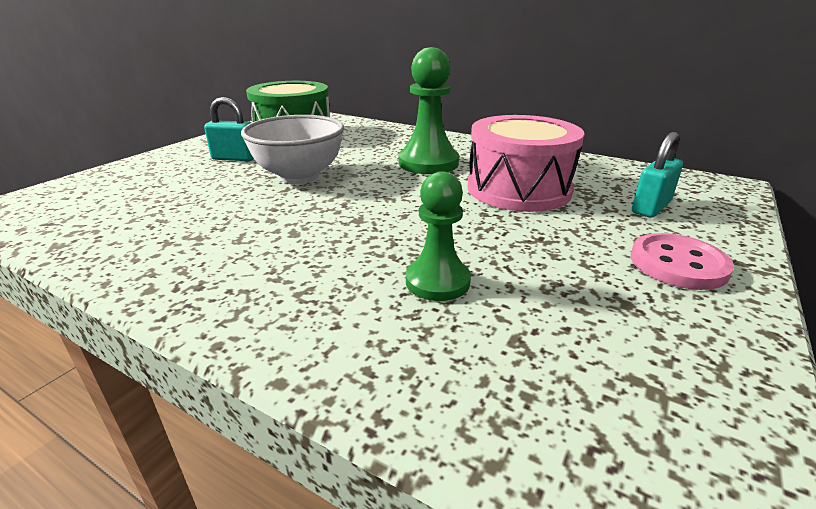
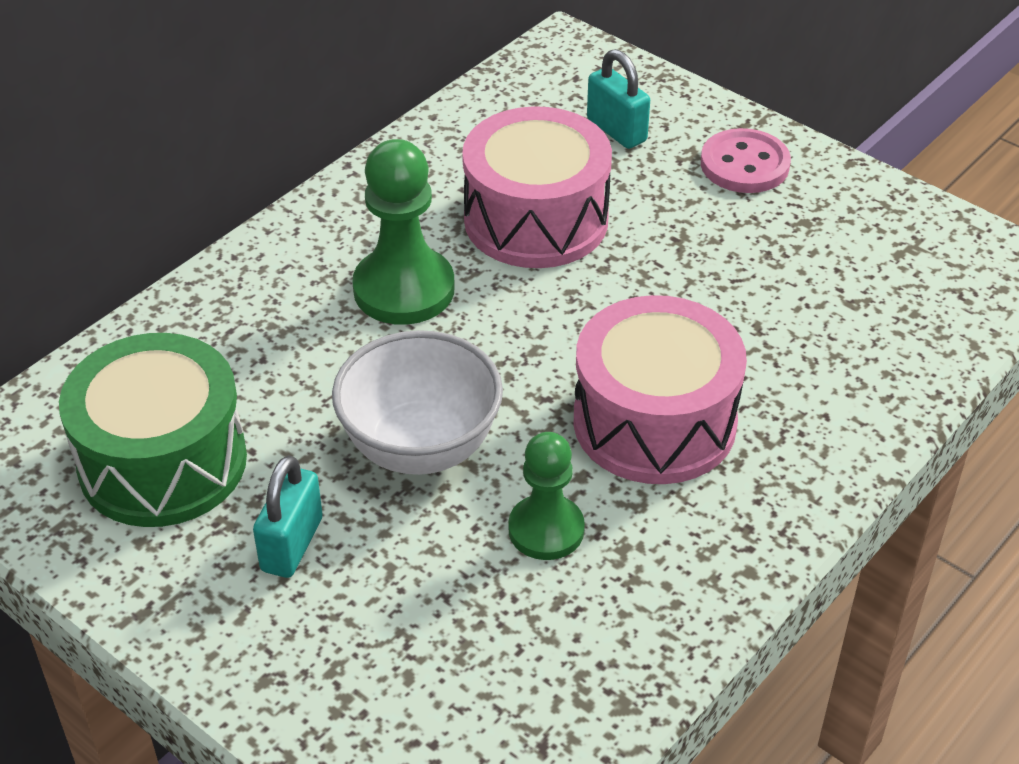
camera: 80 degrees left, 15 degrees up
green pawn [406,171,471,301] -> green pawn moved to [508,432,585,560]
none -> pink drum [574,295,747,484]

--

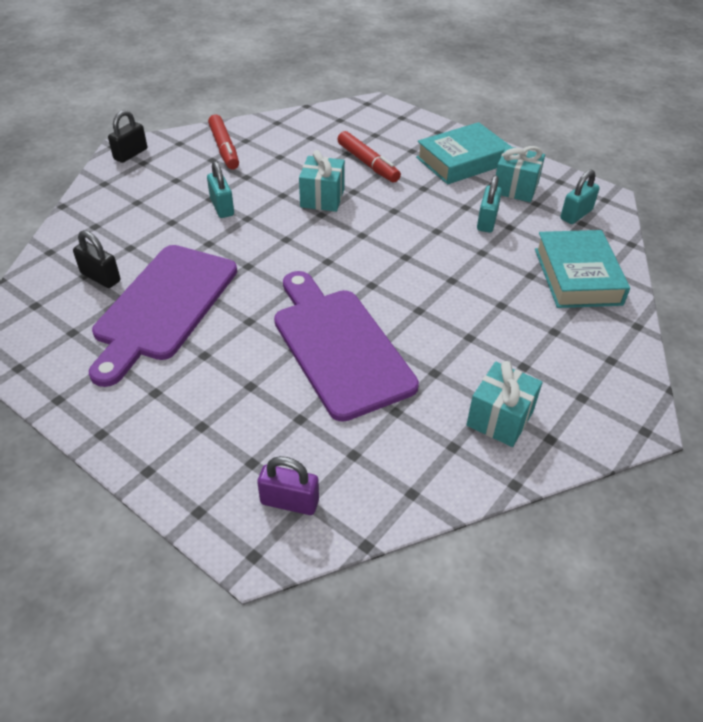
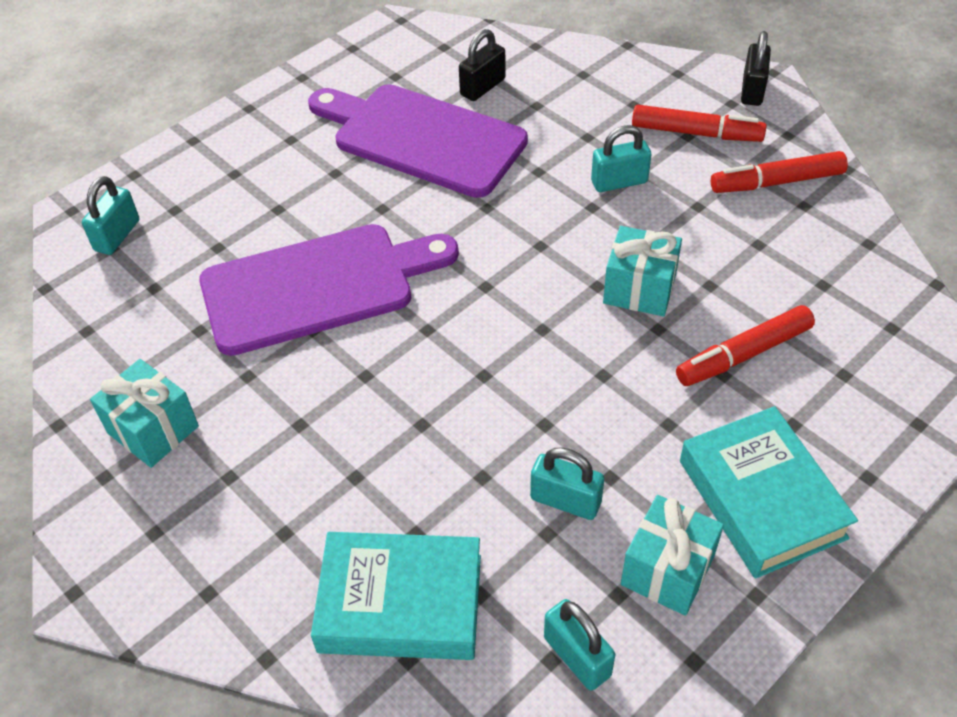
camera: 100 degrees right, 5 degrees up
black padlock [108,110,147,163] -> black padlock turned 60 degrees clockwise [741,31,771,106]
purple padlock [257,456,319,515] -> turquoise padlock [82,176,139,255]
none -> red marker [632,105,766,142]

» What is needed
Please output exactly the lines between the one holding "camera: 80 degrees left, 15 degrees up" and the one holding "none -> pink drum [574,295,747,484]" in the records above, inclusive, and nothing more.

» Task solution
camera: 80 degrees left, 15 degrees up
green pawn [406,171,471,301] -> green pawn moved to [508,432,585,560]
none -> pink drum [574,295,747,484]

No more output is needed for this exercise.